EXERCISE PROMPT: For the records below, output every line from the one holding "purple camera [634,98,698,188]" through the final line, unaltered, and no other lines.

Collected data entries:
[Start of Attachment]

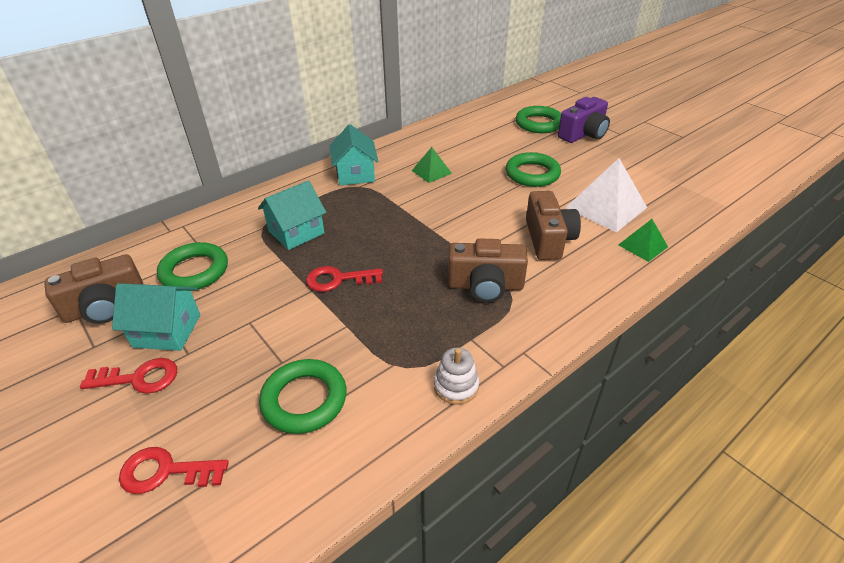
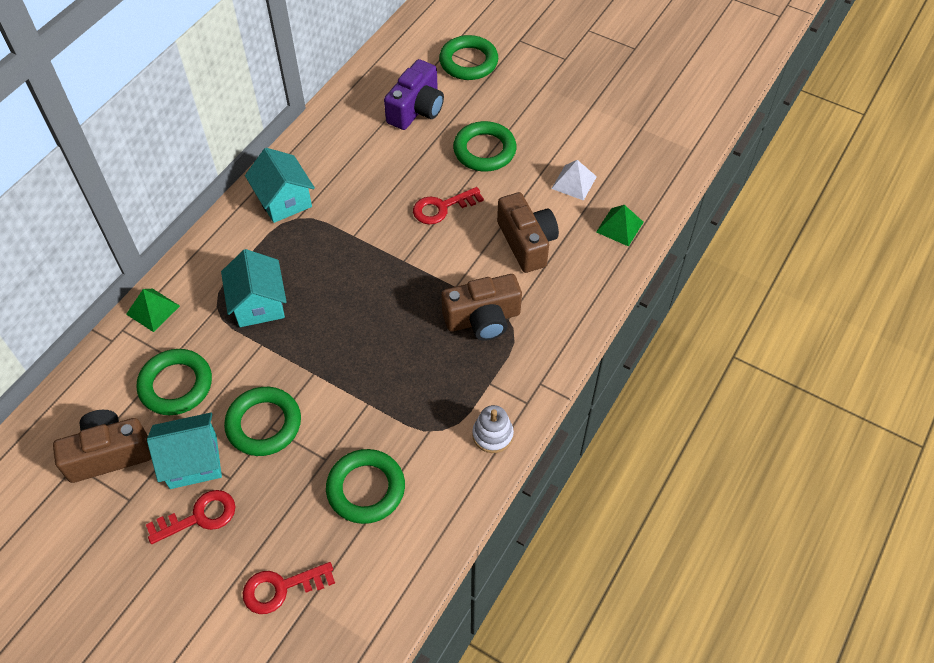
camera: 20 degrees left, 15 degrees up
brown camera [44,254,143,324] -> brown camera turned 150 degrees counterclockwise [53,410,151,483]
turquoise house [258,180,326,250] -> turquoise house turned 45 degrees counterclockwise [221,249,287,327]
red key [306,266,383,292] -> red key moved to [413,187,484,224]
green pyramid [412,147,452,183] -> green pyramid moved to [126,289,180,332]
purple camera [558,97,610,143] -> purple camera moved to [384,59,444,130]
white pyramid [565,158,647,233] -> white pyramid [551,160,597,201], size x0.55
none -> green ring [224,387,301,456]

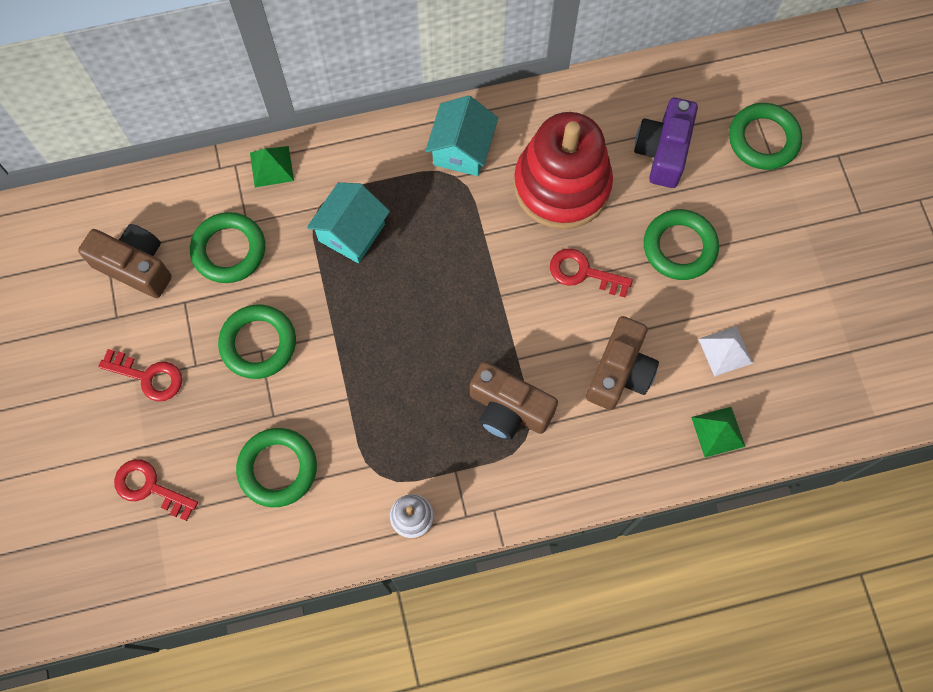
camera: 45 degrees right, 15 degrees up
turquoise house [147,412,222,489] -> none
purple camera [384,59,444,130] -> purple camera turned 120 degrees clockwise [634,98,698,188]
none -> red stacking toy [514,112,613,229]

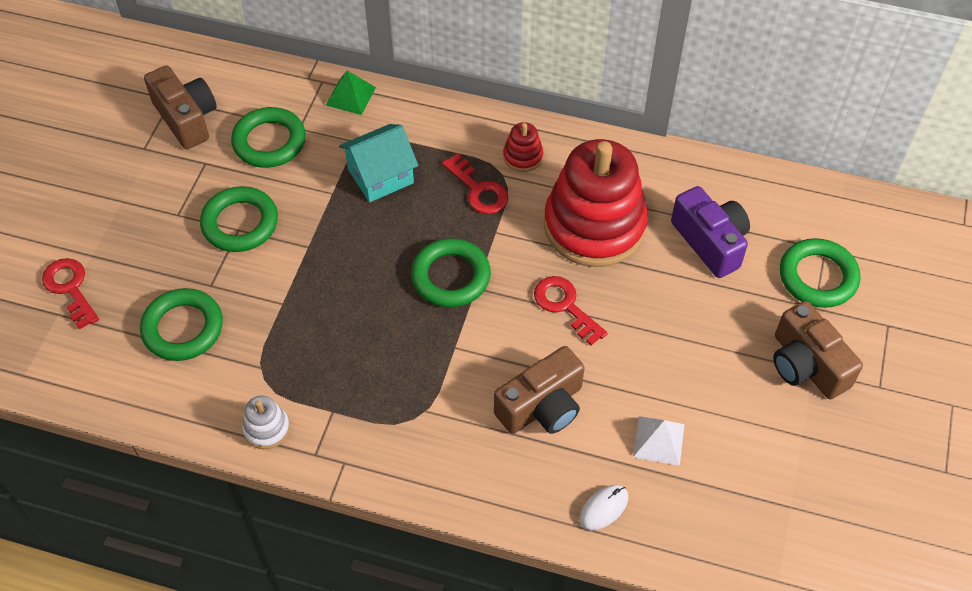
camera: 30 degrees right, 15 degrees down
red key [98,349,182,401] -> red key moved to [442,153,508,214]
turquoise house [425,96,498,176] -> red stacking toy [503,122,543,172]
brown camera [470,361,558,440] -> brown camera moved to [773,301,863,399]
purple camera [634,98,698,188] -> purple camera turned 105 degrees clockwise [671,186,750,278]
green ring [644,209,719,280] -> green ring moved to [411,238,491,307]
green pyramid [691,407,745,457] -> white mouse [579,485,629,530]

[End of Attachment]

ANSWER TO THE EXERCISE:
purple camera [634,98,698,188] -> purple camera turned 105 degrees clockwise [671,186,750,278]
green ring [644,209,719,280] -> green ring moved to [411,238,491,307]
green pyramid [691,407,745,457] -> white mouse [579,485,629,530]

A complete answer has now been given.